GIVEN EXERCISE - Quote exactly the lines from the one with "Show me where" to the end of the data, both included; omit the pictures.
--- Start of DATA SUPPLIED ---
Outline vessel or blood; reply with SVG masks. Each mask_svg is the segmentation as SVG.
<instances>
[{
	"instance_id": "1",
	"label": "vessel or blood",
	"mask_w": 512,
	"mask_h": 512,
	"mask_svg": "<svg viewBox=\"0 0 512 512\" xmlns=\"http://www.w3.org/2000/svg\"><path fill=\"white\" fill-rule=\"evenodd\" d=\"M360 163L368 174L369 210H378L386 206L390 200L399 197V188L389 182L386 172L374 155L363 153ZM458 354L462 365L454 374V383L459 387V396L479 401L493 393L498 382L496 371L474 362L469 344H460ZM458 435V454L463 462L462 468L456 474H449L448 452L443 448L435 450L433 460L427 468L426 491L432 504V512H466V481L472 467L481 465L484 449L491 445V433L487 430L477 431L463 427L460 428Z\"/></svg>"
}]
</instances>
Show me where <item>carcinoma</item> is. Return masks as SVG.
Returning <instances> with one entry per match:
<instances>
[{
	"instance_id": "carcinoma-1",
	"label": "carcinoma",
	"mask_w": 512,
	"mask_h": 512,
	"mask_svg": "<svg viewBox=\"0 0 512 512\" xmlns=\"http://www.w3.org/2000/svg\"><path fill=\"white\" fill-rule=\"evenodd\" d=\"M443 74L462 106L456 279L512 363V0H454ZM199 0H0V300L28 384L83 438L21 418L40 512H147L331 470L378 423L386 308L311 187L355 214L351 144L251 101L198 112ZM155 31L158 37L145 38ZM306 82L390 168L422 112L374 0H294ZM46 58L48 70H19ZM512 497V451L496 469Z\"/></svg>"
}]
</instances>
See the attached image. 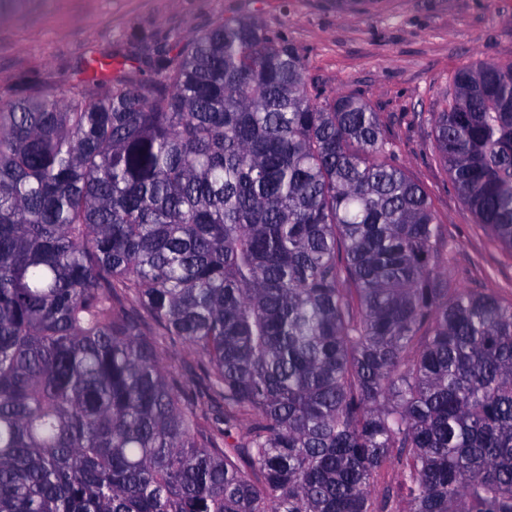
--- End of DATA SUPPLIED ---
RESULT -
Show me where <item>carcinoma</item> is. Return masks as SVG.
Returning <instances> with one entry per match:
<instances>
[{
	"instance_id": "carcinoma-1",
	"label": "carcinoma",
	"mask_w": 512,
	"mask_h": 512,
	"mask_svg": "<svg viewBox=\"0 0 512 512\" xmlns=\"http://www.w3.org/2000/svg\"><path fill=\"white\" fill-rule=\"evenodd\" d=\"M443 74L462 106L456 279L512 363V0H454ZM199 0H0V300L28 384L83 438L21 418L40 512H147L331 470L378 423L386 308L311 187L355 214L351 144L251 101L198 112ZM155 31L158 37L145 38ZM306 82L390 168L422 112L374 0H294ZM46 58L48 70H19ZM512 497V451L496 469Z\"/></svg>"
}]
</instances>
See the attached image. 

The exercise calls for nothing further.